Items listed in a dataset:
-*-
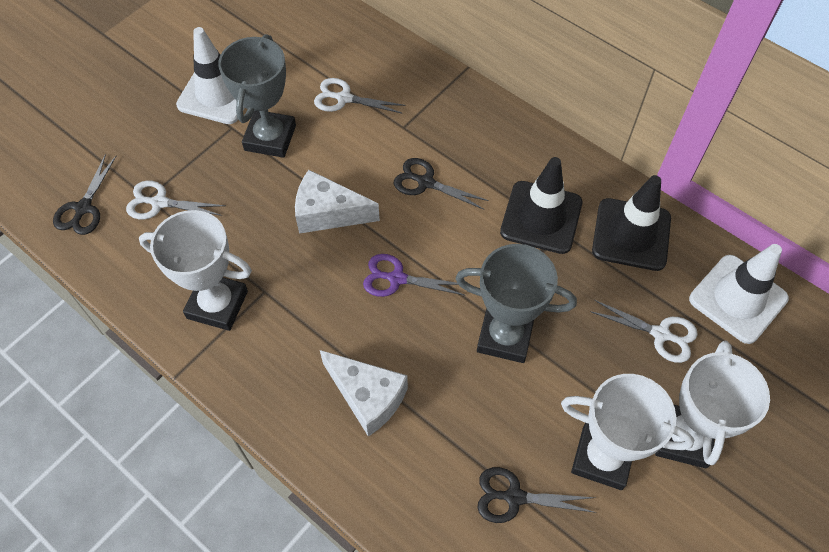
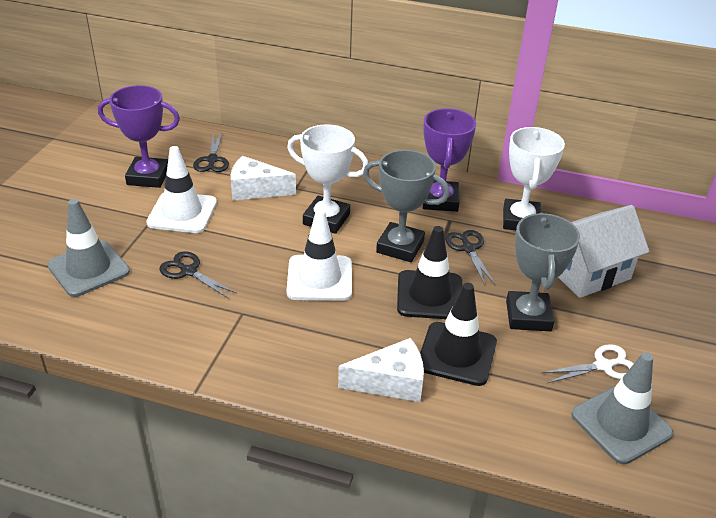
grey traffic cone: 0 -> 2
purple scissors: 1 -> 0
purple trophy: 0 -> 2
white house: 0 -> 1
white scissors: 3 -> 1
white trophy: 3 -> 2

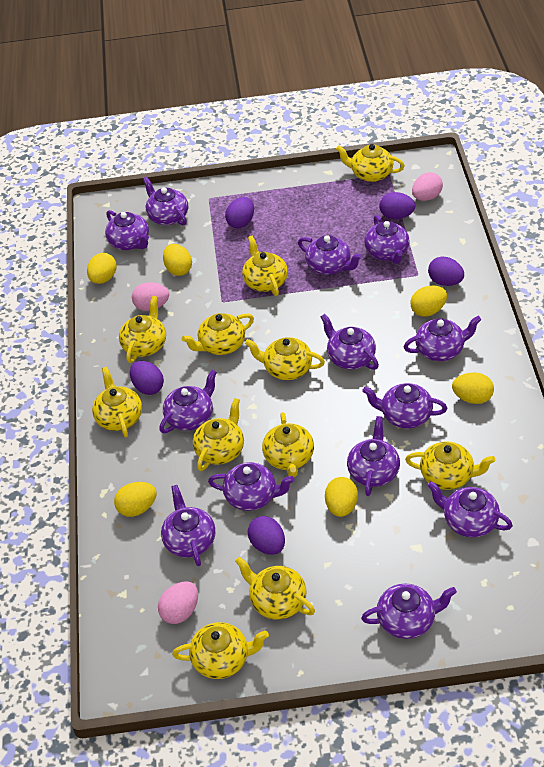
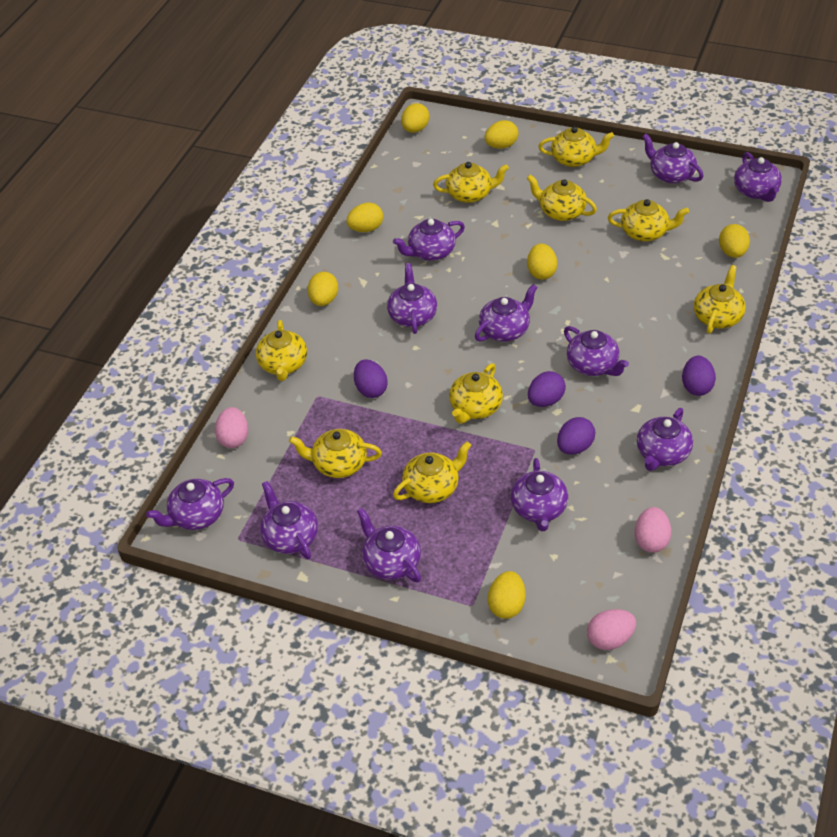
purple egg: 5 -> 4
purple teapot: 13 -> 11
yellow egg: 6 -> 7
yellow teapot: 11 -> 9

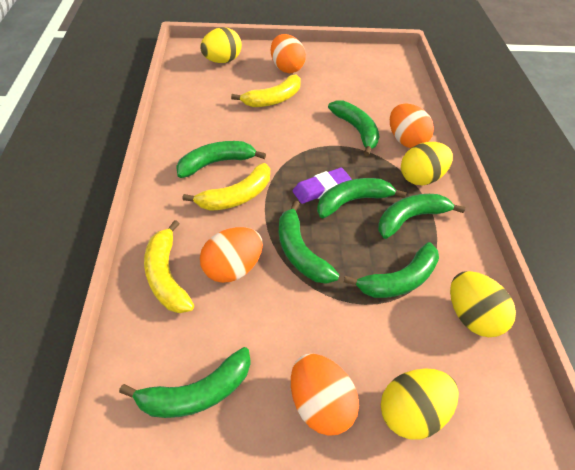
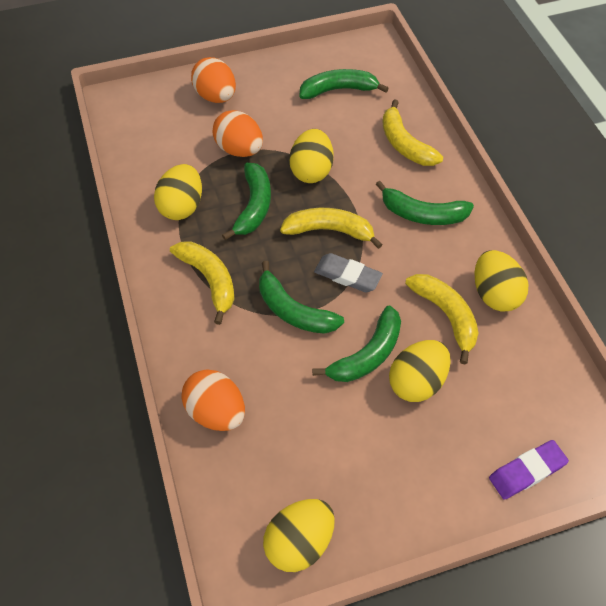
green banana: 7 -> 5
grey eraser: 0 -> 1
orange egg: 4 -> 3
yellow banana: 3 -> 4
yellow egg: 4 -> 5

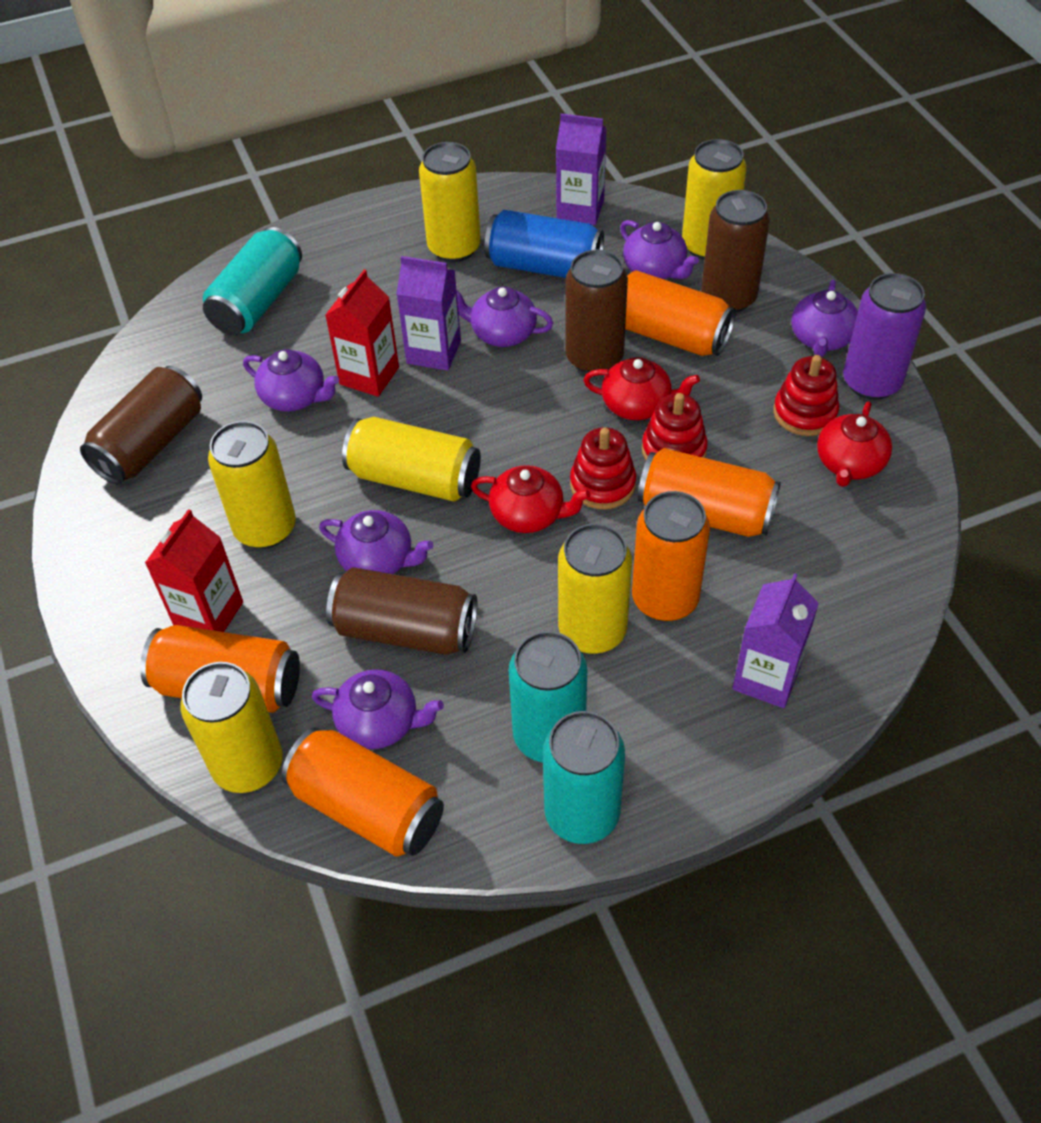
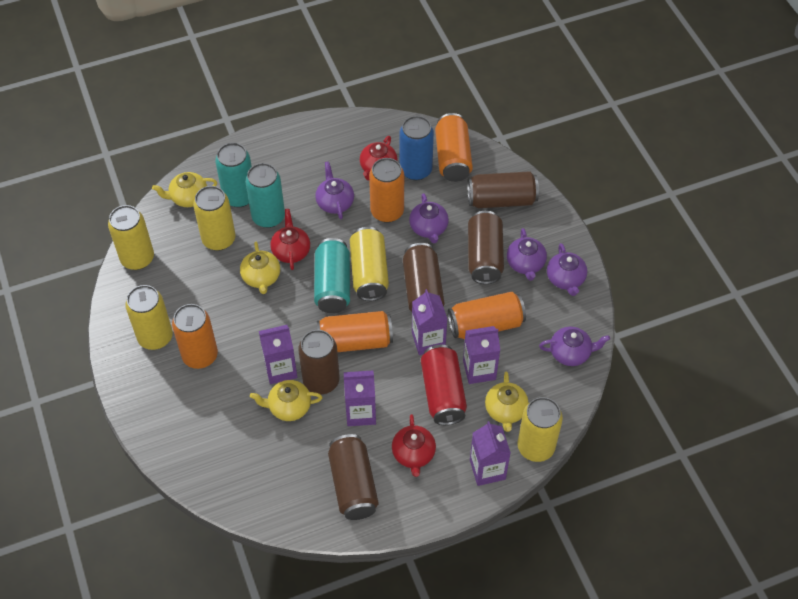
brown can: 4 -> 5
purple can: 1 -> 0
purple carton: 3 -> 5
purple teapot: 6 -> 5
red can: 0 -> 1
red carton: 2 -> 0
red stacking toy: 3 -> 0
yellow can: 6 -> 5
yellow teapot: 0 -> 4

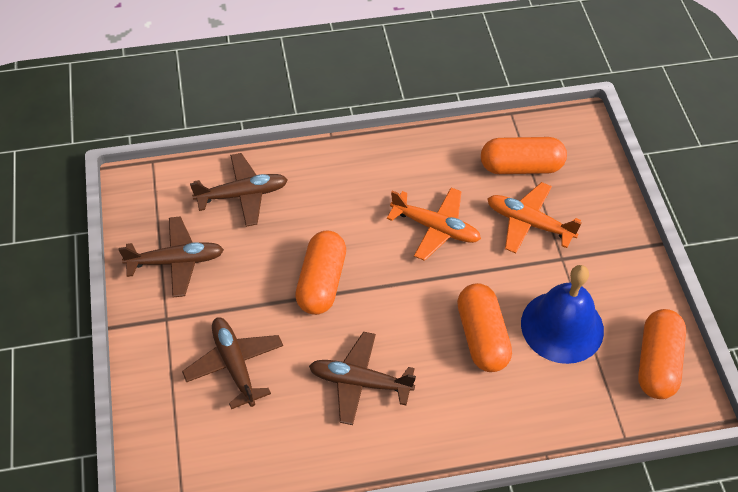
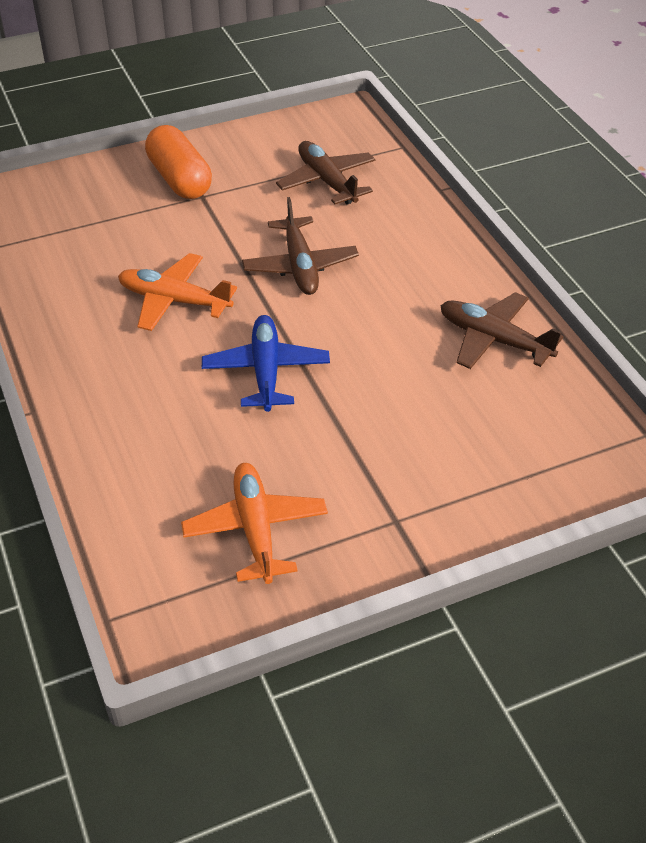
blue bell: 1 -> 0
blue plane: 0 -> 1
brown plane: 4 -> 3
orange capsule: 4 -> 1

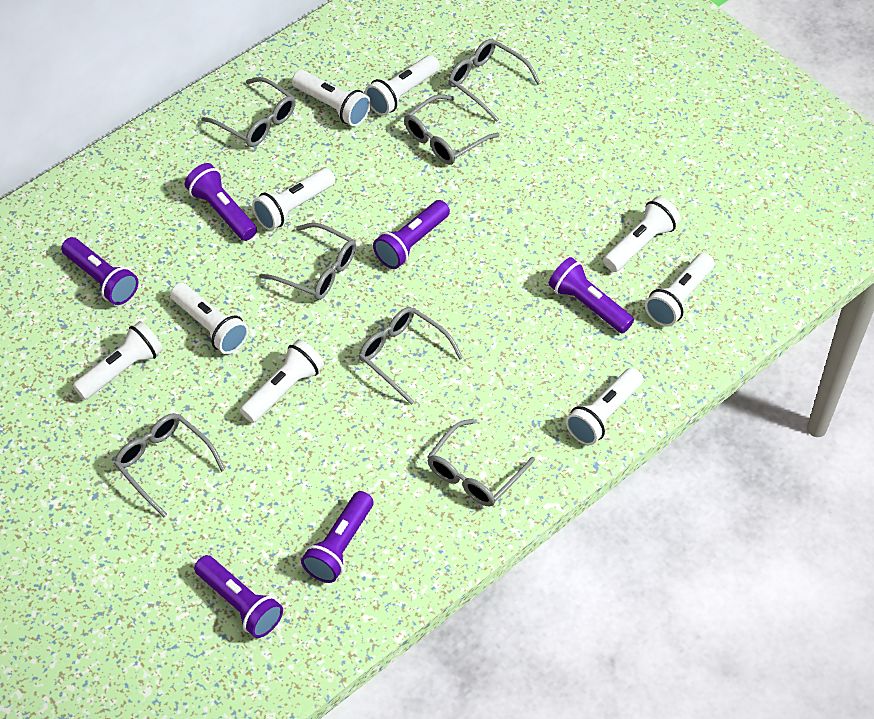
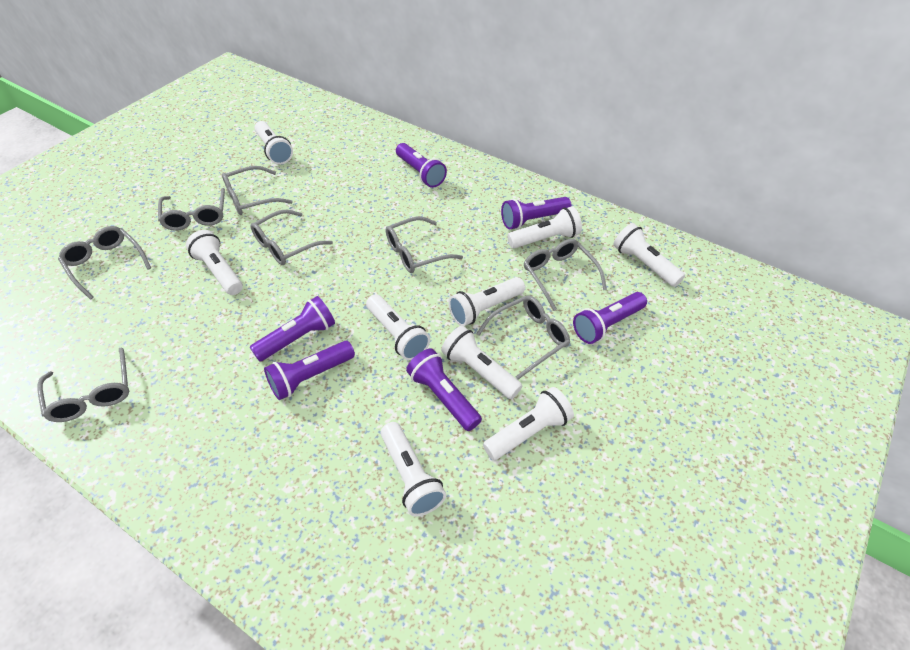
grey glasses: 7 -> 8

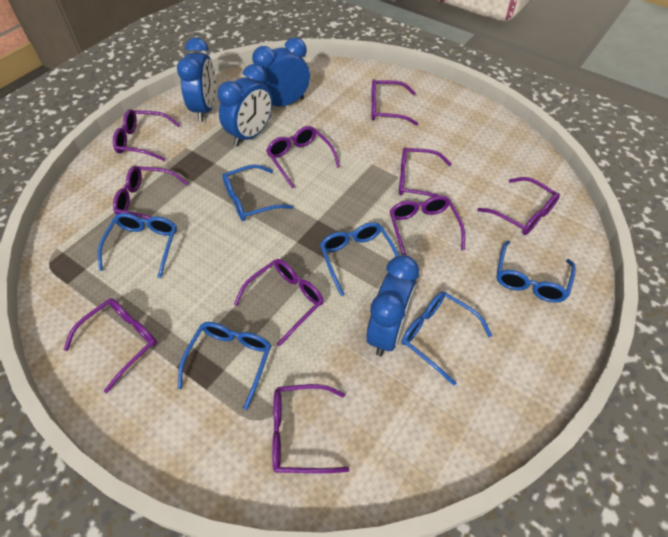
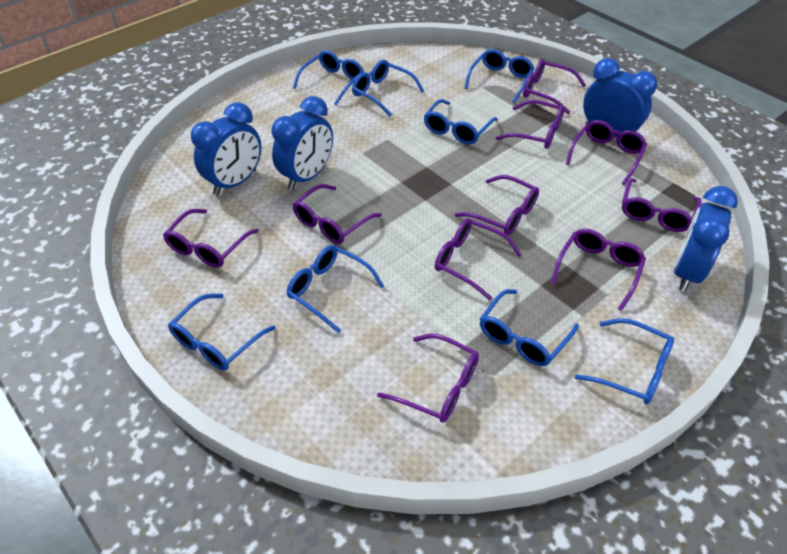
blue glasses: 6 -> 8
-*-
Task prompt —
Retype the records exactly. Any image in them should not appear in what you write.

Your solution —
grey traffic cone: 0 -> 2
purple scissors: 1 -> 0
purple trophy: 0 -> 2
white house: 0 -> 1
white scissors: 3 -> 1
white trophy: 3 -> 2

purple egg: 5 -> 4
purple teapot: 13 -> 11
yellow egg: 6 -> 7
yellow teapot: 11 -> 9

green banana: 7 -> 5
grey eraser: 0 -> 1
orange egg: 4 -> 3
yellow banana: 3 -> 4
yellow egg: 4 -> 5

brown can: 4 -> 5
purple can: 1 -> 0
purple carton: 3 -> 5
purple teapot: 6 -> 5
red can: 0 -> 1
red carton: 2 -> 0
red stacking toy: 3 -> 0
yellow can: 6 -> 5
yellow teapot: 0 -> 4

blue bell: 1 -> 0
blue plane: 0 -> 1
brown plane: 4 -> 3
orange capsule: 4 -> 1

grey glasses: 7 -> 8

blue glasses: 6 -> 8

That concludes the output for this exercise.